++++ Available data

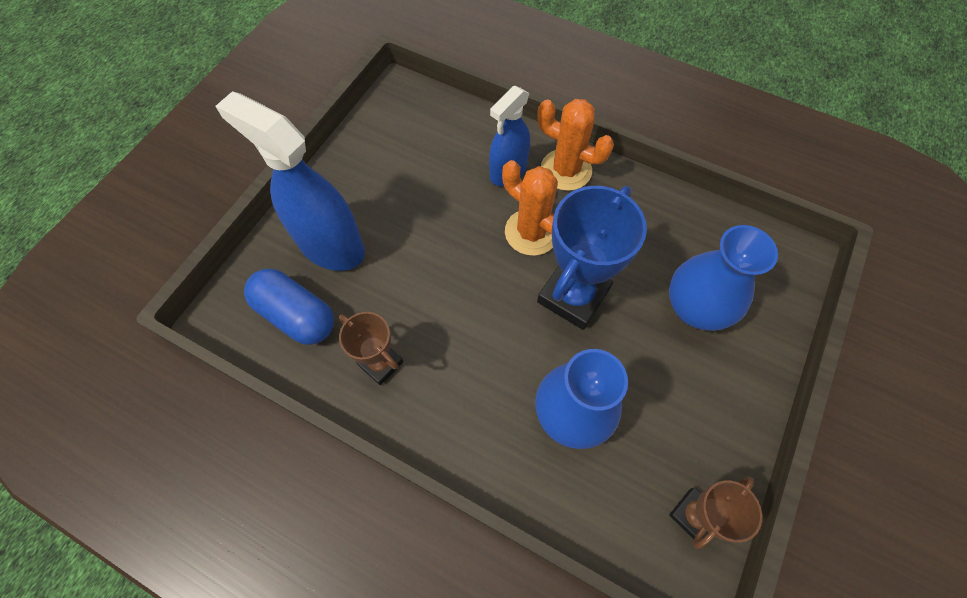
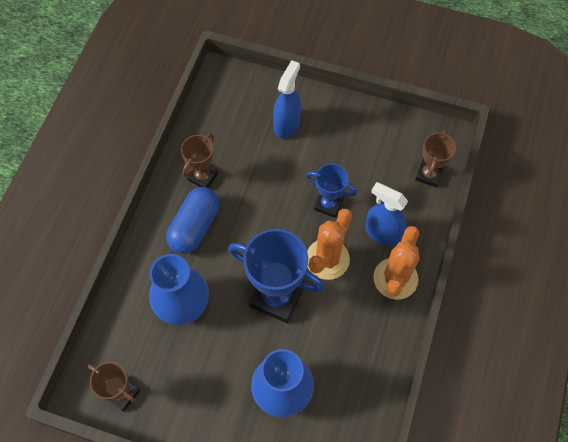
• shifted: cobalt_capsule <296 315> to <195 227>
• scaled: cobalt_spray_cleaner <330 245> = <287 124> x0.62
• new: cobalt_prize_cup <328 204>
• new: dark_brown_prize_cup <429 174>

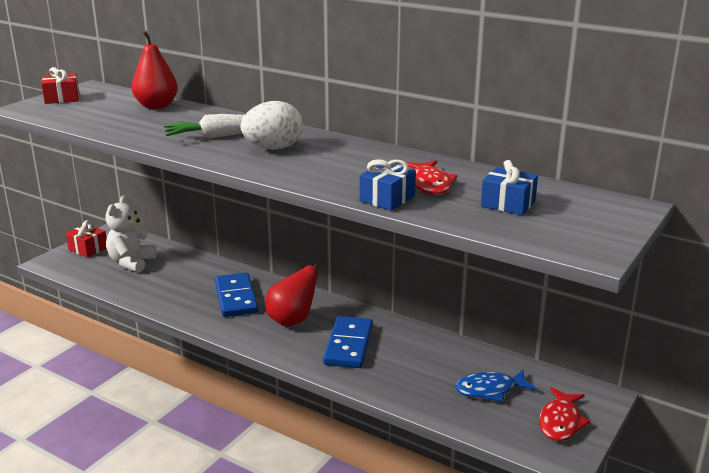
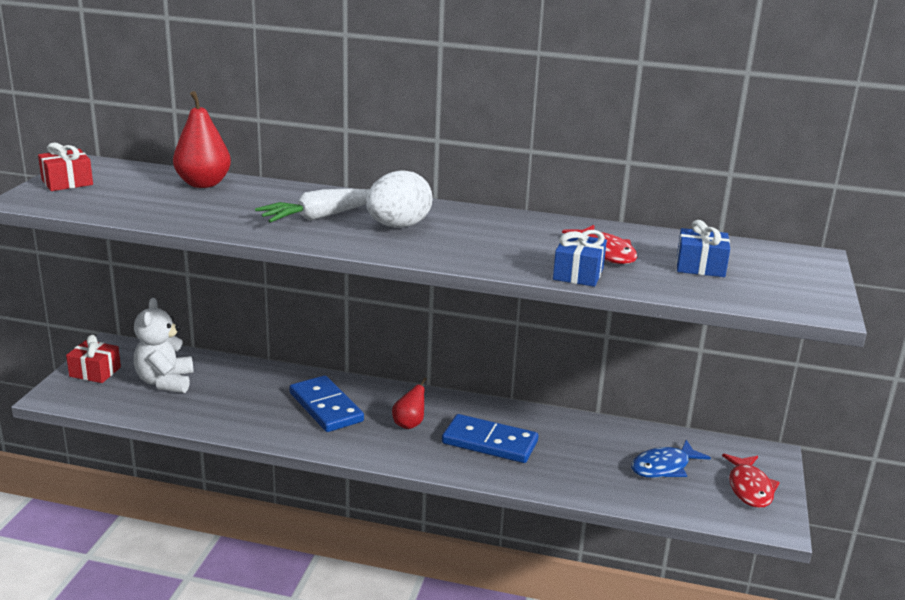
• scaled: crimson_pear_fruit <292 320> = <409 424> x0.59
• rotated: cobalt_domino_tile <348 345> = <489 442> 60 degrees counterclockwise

++++++++
++++ Available data

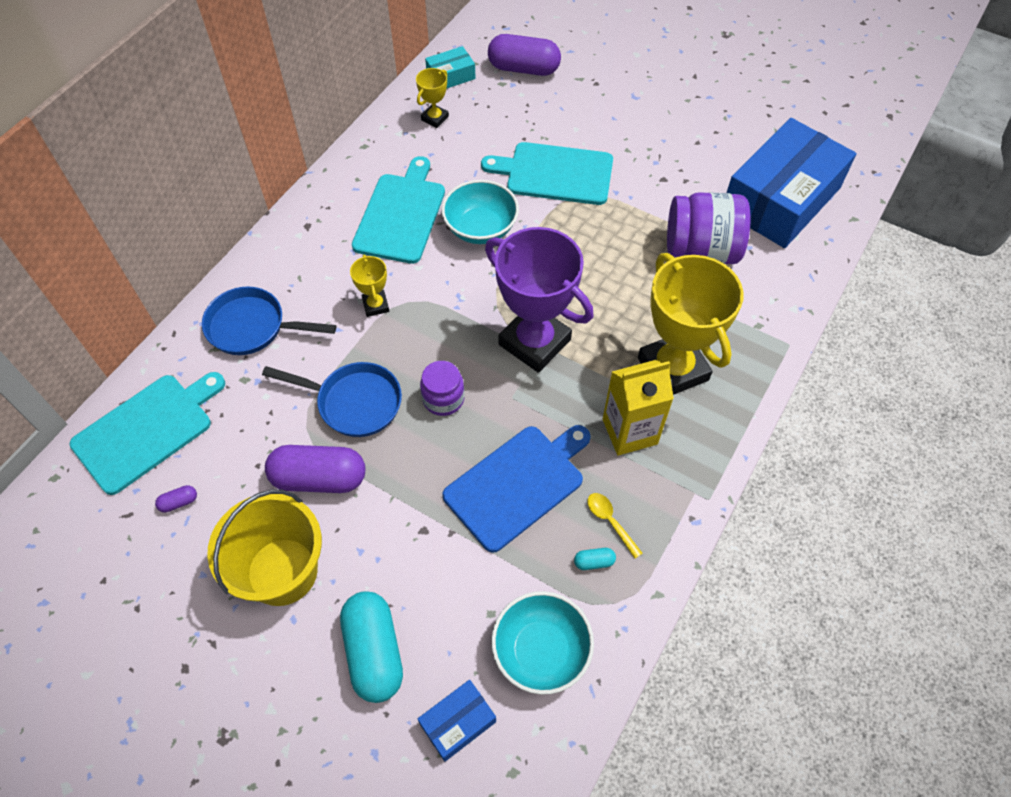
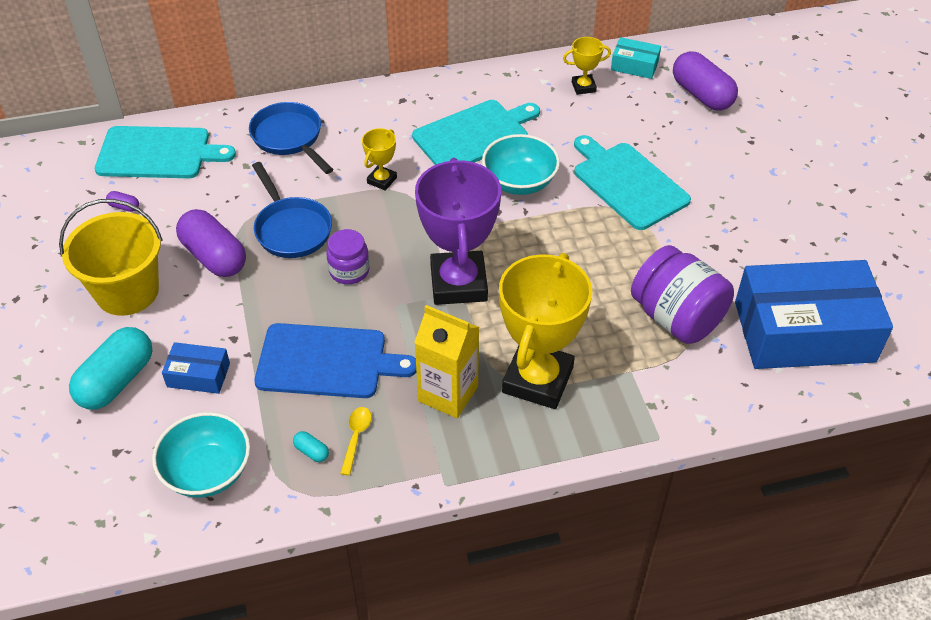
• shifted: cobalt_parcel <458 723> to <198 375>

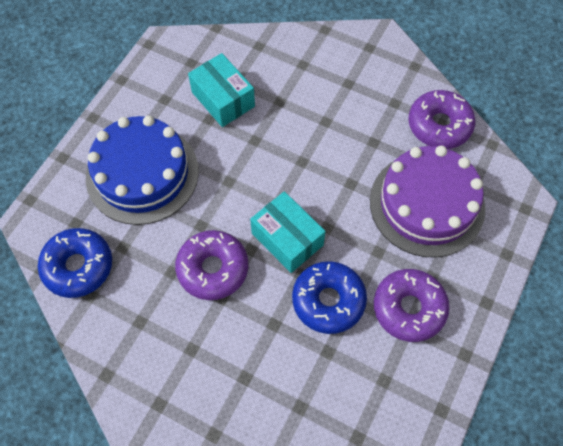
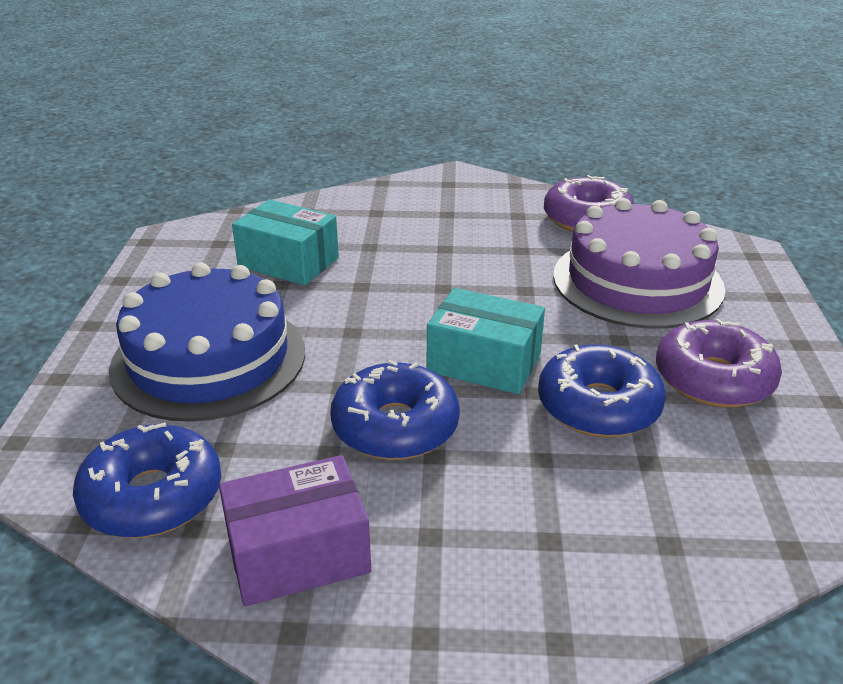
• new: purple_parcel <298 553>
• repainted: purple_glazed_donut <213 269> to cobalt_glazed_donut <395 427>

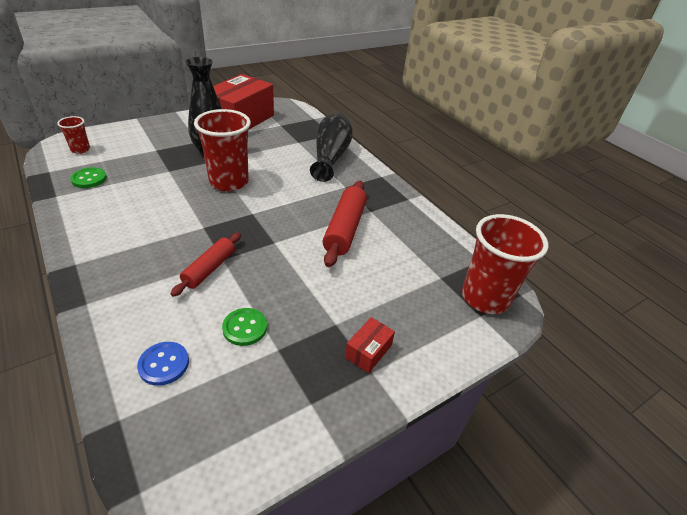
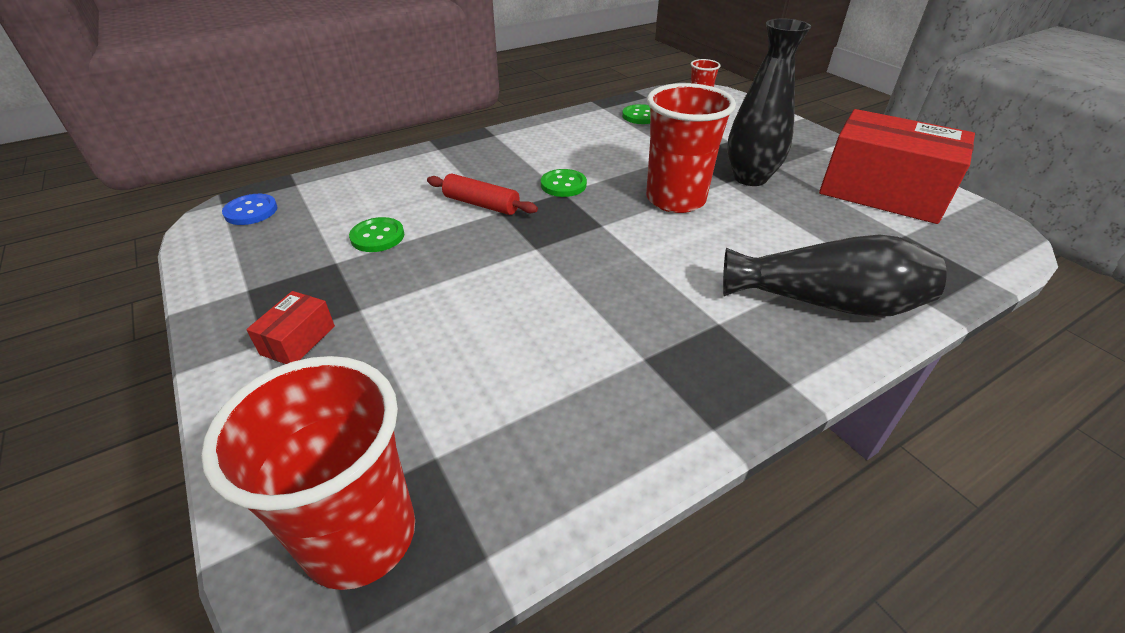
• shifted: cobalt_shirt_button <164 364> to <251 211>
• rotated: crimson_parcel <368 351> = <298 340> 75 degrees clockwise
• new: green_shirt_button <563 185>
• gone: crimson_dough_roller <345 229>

++++++++

For this exercise, reproduce exactly the lines of the records above from the one with "cobalt_glazed_donut <395 427>" up to and including the one with "crimson_dough_roller <345 229>", without pictures.

Solution for this problem ::
• repainted: purple_glazed_donut <213 269> to cobalt_glazed_donut <395 427>

• shifted: cobalt_shirt_button <164 364> to <251 211>
• rotated: crimson_parcel <368 351> = <298 340> 75 degrees clockwise
• new: green_shirt_button <563 185>
• gone: crimson_dough_roller <345 229>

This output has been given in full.